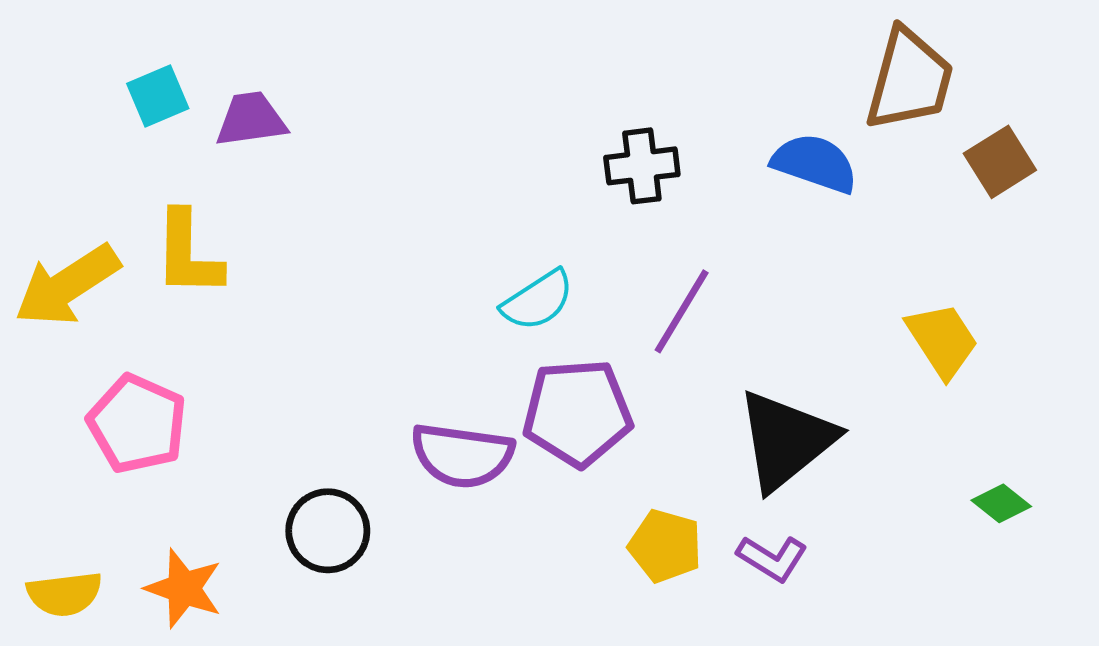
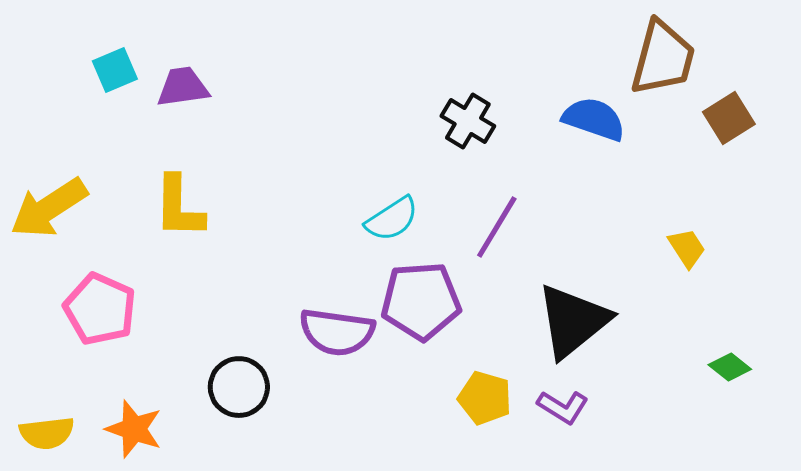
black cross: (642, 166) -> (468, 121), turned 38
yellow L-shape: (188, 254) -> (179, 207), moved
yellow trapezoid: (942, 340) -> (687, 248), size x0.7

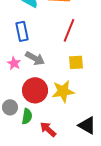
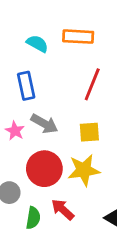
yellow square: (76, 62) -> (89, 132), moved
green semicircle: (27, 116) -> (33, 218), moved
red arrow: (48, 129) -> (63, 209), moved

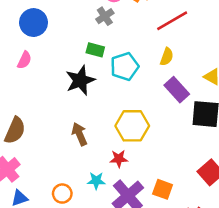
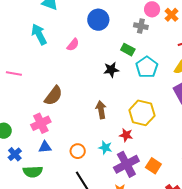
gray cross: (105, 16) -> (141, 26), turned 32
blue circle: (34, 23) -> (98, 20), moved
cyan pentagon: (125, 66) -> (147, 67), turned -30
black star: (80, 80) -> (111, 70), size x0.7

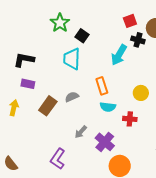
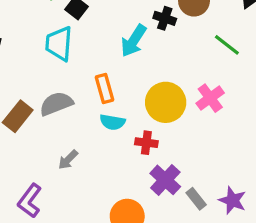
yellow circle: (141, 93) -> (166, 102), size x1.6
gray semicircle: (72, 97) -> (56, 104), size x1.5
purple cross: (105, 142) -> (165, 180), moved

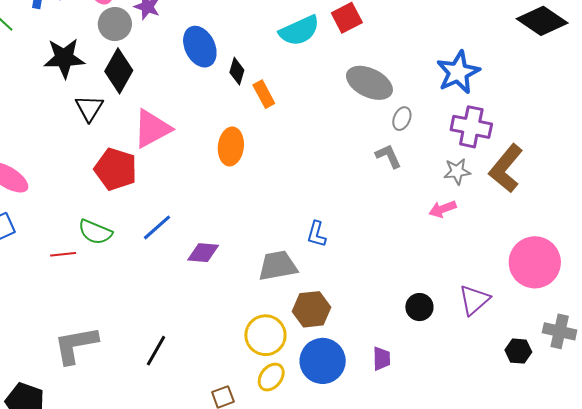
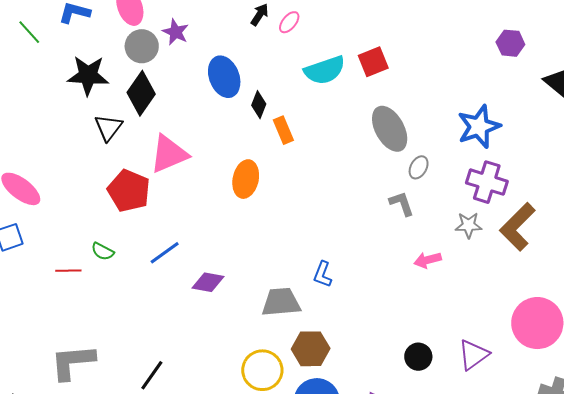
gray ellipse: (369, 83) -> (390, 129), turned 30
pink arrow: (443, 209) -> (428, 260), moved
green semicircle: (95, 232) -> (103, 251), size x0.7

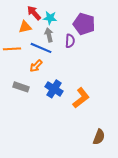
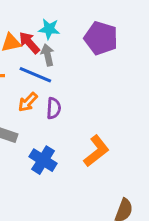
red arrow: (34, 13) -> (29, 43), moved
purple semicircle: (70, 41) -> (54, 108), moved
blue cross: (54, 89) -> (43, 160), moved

» PROBLEM STATEMENT
Repeat the entries exactly, pictures left out.

» RESPONSE AREA
black cross: (642, 166) -> (468, 121), turned 38
yellow L-shape: (188, 254) -> (179, 207), moved
yellow trapezoid: (942, 340) -> (687, 248), size x0.7

yellow square: (76, 62) -> (89, 132), moved
green semicircle: (27, 116) -> (33, 218), moved
red arrow: (48, 129) -> (63, 209), moved

gray cross: (105, 16) -> (141, 26), turned 32
blue circle: (34, 23) -> (98, 20), moved
cyan pentagon: (125, 66) -> (147, 67), turned -30
black star: (80, 80) -> (111, 70), size x0.7

yellow circle: (141, 93) -> (166, 102), size x1.6
gray semicircle: (72, 97) -> (56, 104), size x1.5
purple cross: (105, 142) -> (165, 180), moved

gray ellipse: (369, 83) -> (390, 129), turned 30
pink arrow: (443, 209) -> (428, 260), moved
green semicircle: (95, 232) -> (103, 251), size x0.7

red arrow: (34, 13) -> (29, 43), moved
purple semicircle: (70, 41) -> (54, 108), moved
blue cross: (54, 89) -> (43, 160), moved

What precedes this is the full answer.